Object change listings:
↓↓↓
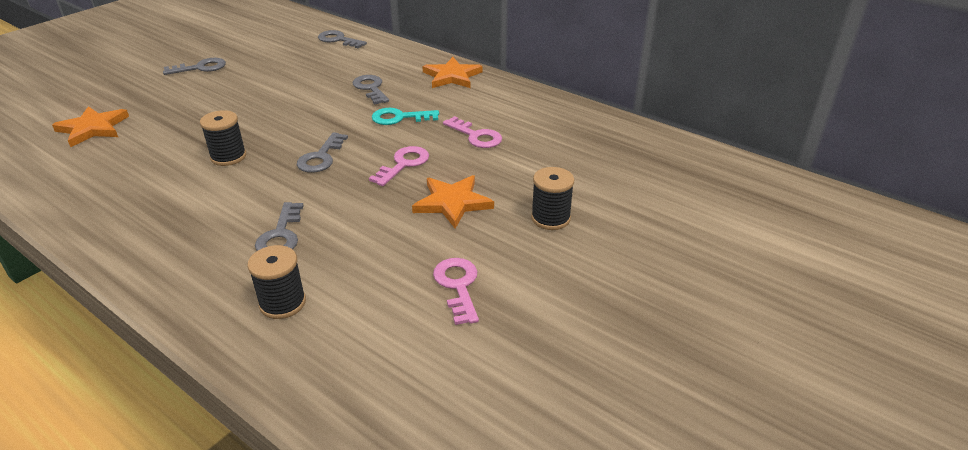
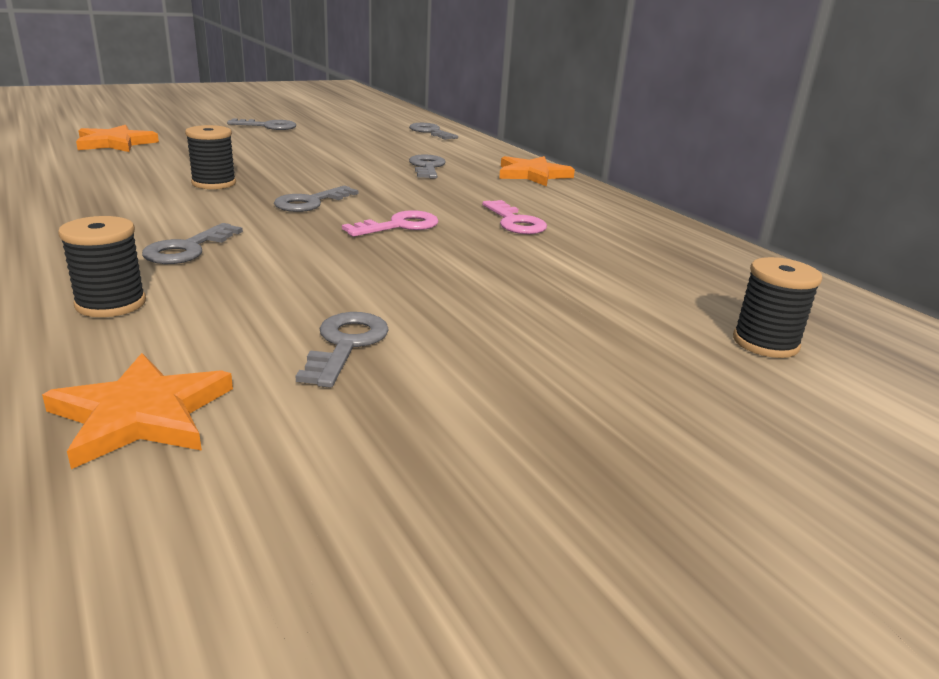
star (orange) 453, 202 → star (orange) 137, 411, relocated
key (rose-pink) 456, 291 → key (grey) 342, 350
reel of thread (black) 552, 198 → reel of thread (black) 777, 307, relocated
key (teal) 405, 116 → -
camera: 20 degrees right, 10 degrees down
↑↑↑
Exercise aim: Reproduce every line above word for word; no images.

Exercise answer:
star (orange) 453, 202 → star (orange) 137, 411, relocated
key (rose-pink) 456, 291 → key (grey) 342, 350
reel of thread (black) 552, 198 → reel of thread (black) 777, 307, relocated
key (teal) 405, 116 → -
camera: 20 degrees right, 10 degrees down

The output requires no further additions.